Aim of the task - The entries below contain a line with "white phone: none" and a line with "yellow cake: [377,378,456,448]". Quote exactly those two lines and all lines between them.

Data extracts -

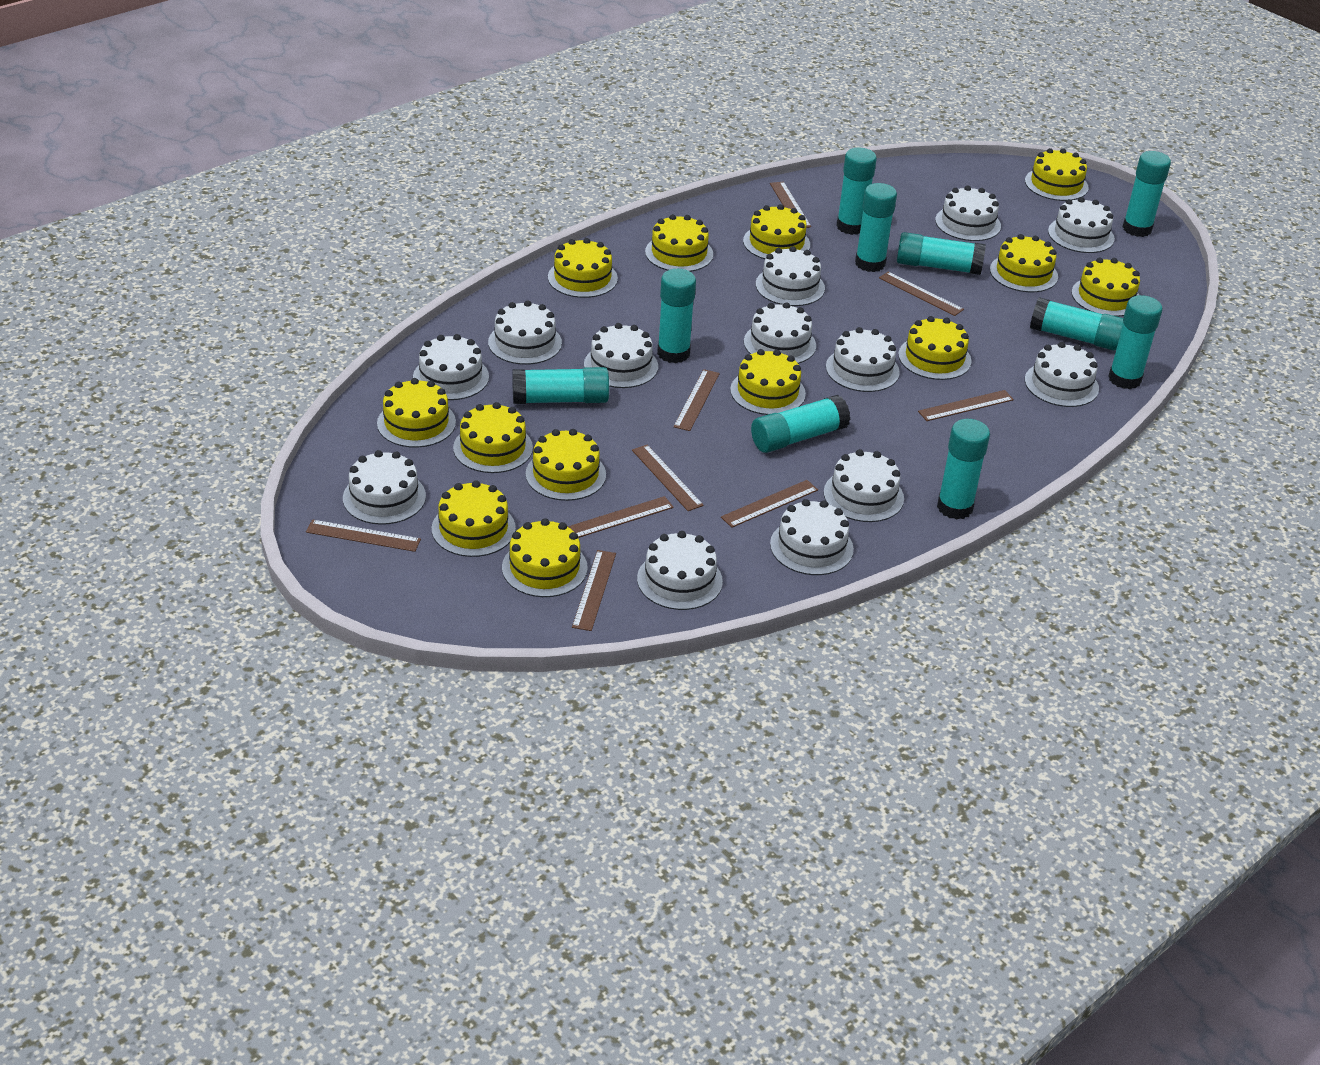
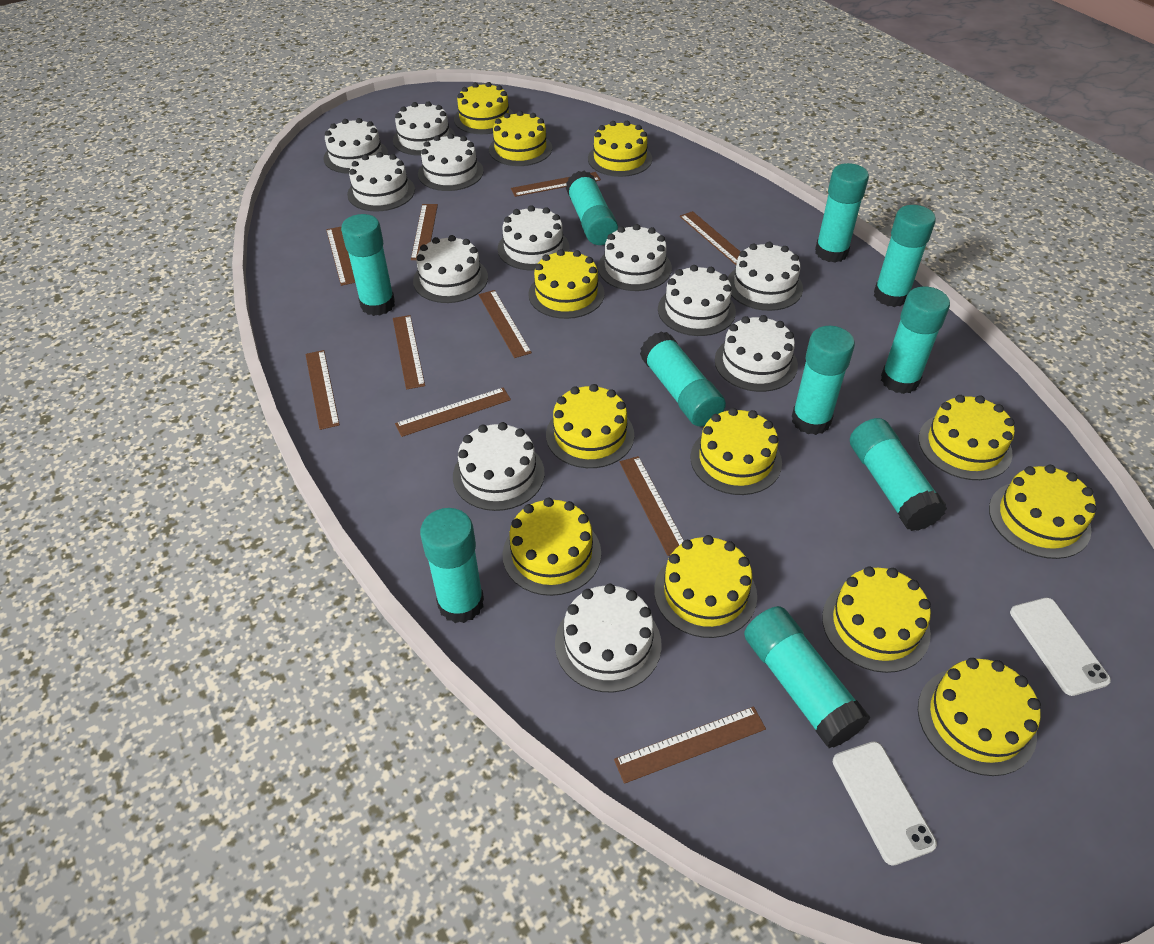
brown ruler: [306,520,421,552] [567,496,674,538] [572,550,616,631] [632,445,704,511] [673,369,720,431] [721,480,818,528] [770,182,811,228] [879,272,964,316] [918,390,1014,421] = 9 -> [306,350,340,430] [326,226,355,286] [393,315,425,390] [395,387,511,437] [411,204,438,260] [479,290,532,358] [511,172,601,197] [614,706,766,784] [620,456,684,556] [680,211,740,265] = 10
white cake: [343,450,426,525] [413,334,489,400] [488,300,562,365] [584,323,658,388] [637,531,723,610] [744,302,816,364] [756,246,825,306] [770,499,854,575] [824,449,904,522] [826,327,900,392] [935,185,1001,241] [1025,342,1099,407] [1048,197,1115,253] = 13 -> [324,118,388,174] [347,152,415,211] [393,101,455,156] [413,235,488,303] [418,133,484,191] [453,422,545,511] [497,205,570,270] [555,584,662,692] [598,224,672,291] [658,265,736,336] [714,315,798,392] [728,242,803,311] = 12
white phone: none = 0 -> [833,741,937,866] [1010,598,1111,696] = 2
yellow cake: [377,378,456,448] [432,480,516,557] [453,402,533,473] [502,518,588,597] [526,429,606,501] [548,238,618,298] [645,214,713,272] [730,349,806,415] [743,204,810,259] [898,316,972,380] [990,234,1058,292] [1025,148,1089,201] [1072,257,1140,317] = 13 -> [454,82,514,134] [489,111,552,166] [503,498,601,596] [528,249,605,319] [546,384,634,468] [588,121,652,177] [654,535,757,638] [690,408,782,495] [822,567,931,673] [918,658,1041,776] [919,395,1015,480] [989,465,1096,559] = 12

* * *

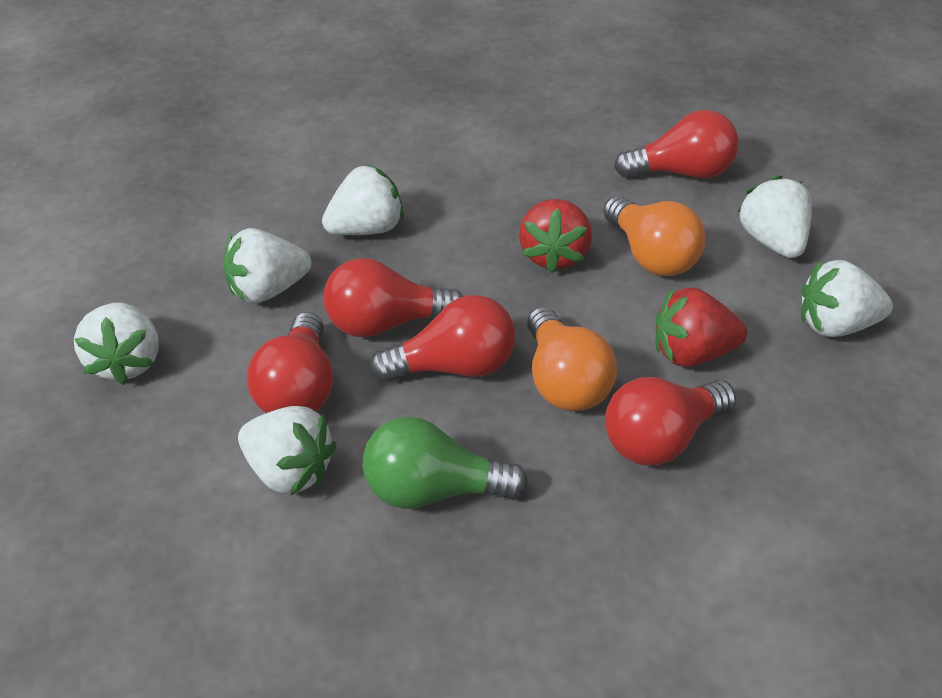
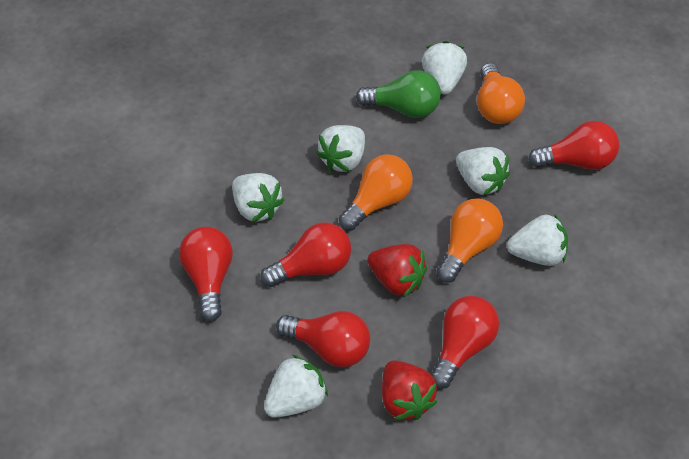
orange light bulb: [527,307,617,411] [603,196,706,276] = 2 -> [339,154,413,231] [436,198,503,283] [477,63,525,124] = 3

Task solution -
white phone: none = 0 -> [833,741,937,866] [1010,598,1111,696] = 2
yellow cake: [377,378,456,448] [432,480,516,557] [453,402,533,473] [502,518,588,597] [526,429,606,501] [548,238,618,298] [645,214,713,272] [730,349,806,415] [743,204,810,259] [898,316,972,380] [990,234,1058,292] [1025,148,1089,201] [1072,257,1140,317] = 13 -> [454,82,514,134] [489,111,552,166] [503,498,601,596] [528,249,605,319] [546,384,634,468] [588,121,652,177] [654,535,757,638] [690,408,782,495] [822,567,931,673] [918,658,1041,776] [919,395,1015,480] [989,465,1096,559] = 12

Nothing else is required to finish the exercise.